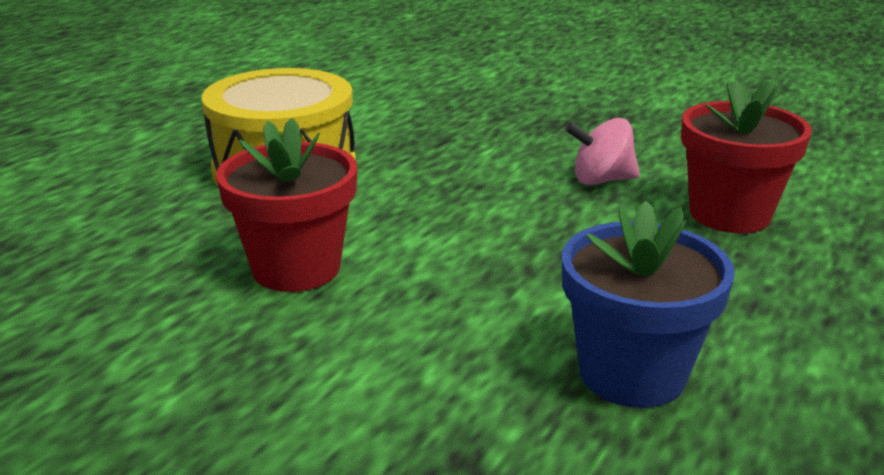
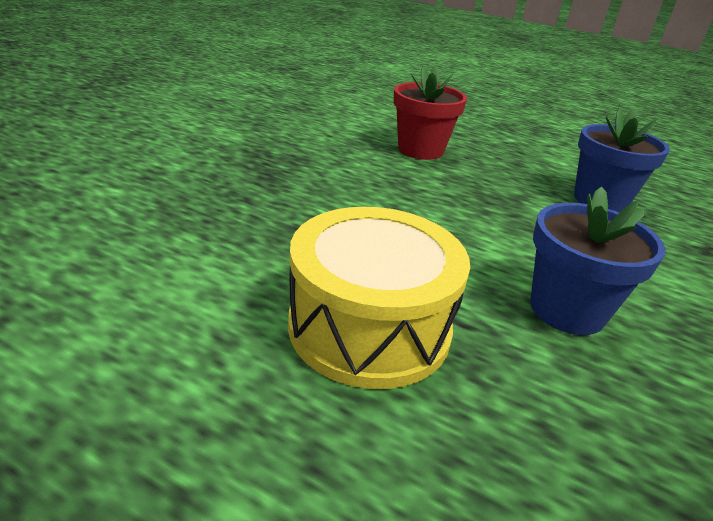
camera: 95 degrees left, 5 degrees up
(296, 268) = (567, 310): red flower pot -> blue flower pot
(601, 180) = (378, 176): pink spinning top -> none

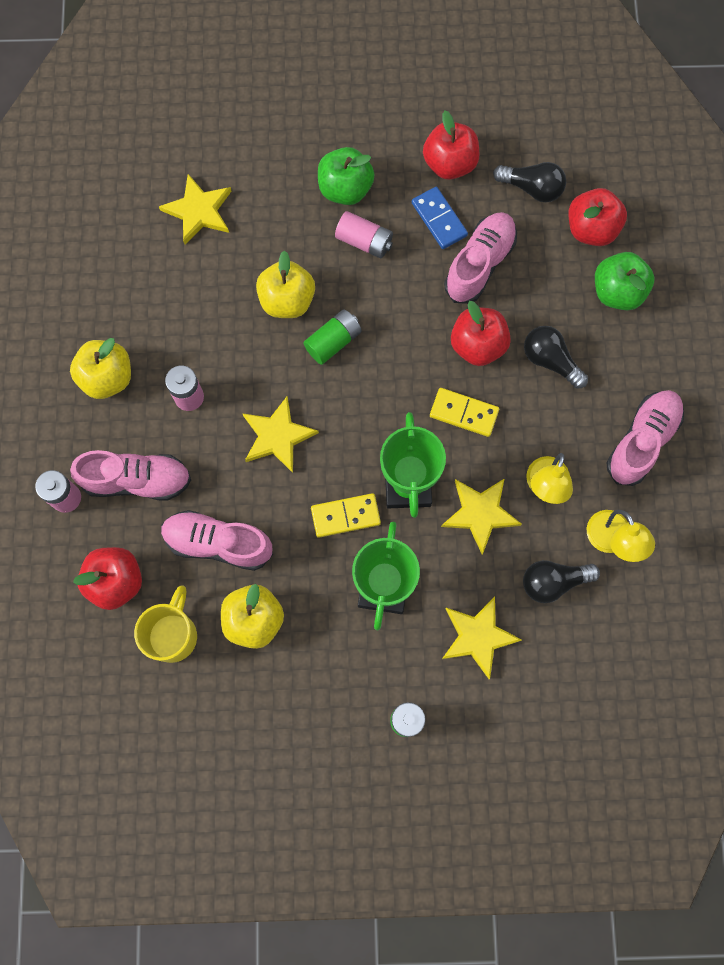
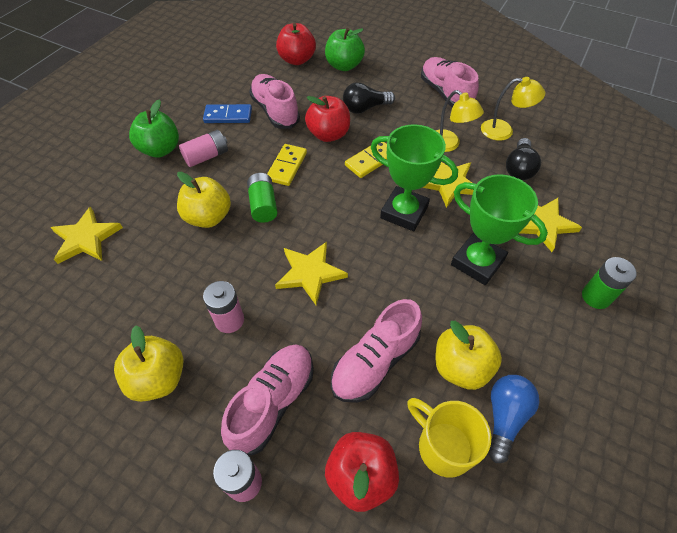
camera: 60 degrees left, 20 degrees down
(226, 675) = (504, 417): none -> blue light bulb
(345, 516) = (405, 259): yellow domino -> yellow domino (287, 166)
(449, 164) = (197, 96): red apple -> none
(532, 188) = (249, 71): black light bulb -> none

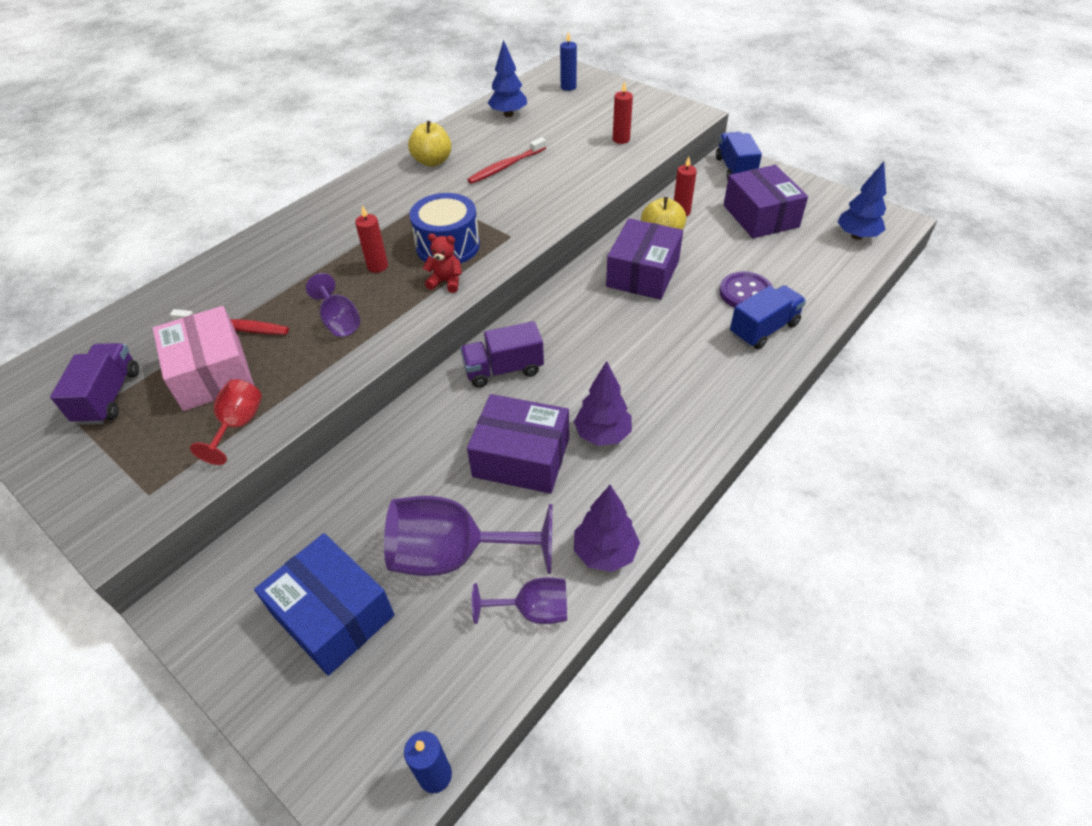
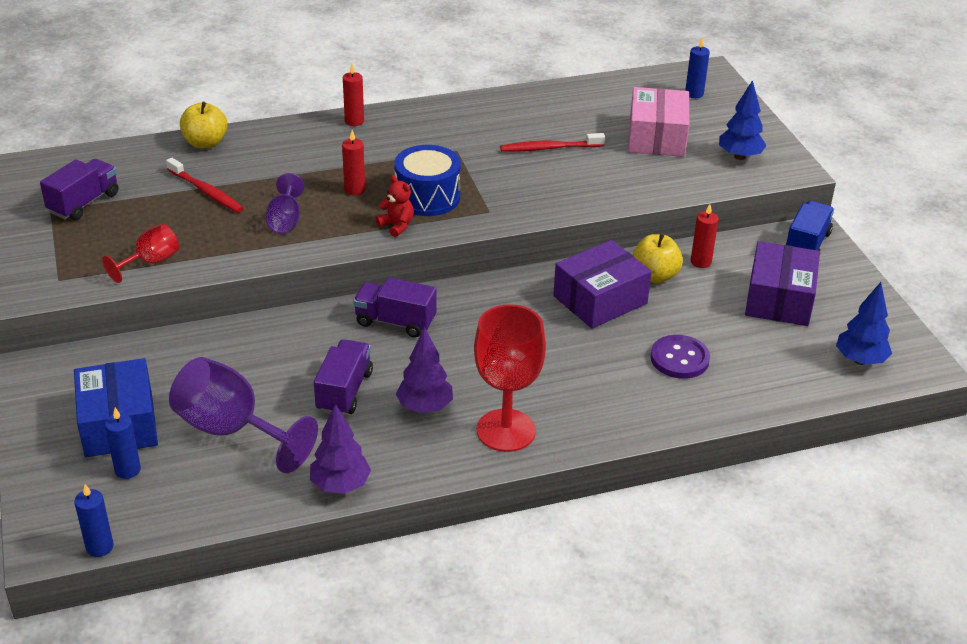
camera: 30 degrees right, 10 degrees down
(212, 373) = (163, 218): pink box -> pink box (656, 137)
(387, 662) = (127, 470): none -> blue candle
(432, 161) = (488, 118): yellow apple -> yellow apple (205, 143)
(508, 114) = (604, 99): blue tree -> blue tree (740, 156)
(521, 457) = (344, 391): purple box -> purple truck
(533, 610) = (252, 493): purple goblet -> none
(621, 139) = (688, 165): red candle -> red candle (354, 121)
(686, 420) = (506, 430): none -> red goblet
(764, 329) = (660, 396): blue truck -> none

→ **Required action**: Bring together all lines from the listing that contain the word "light".

→ **Solution to the exercise**:
(226, 675) = (504, 417): none -> blue light bulb
(532, 188) = (249, 71): black light bulb -> none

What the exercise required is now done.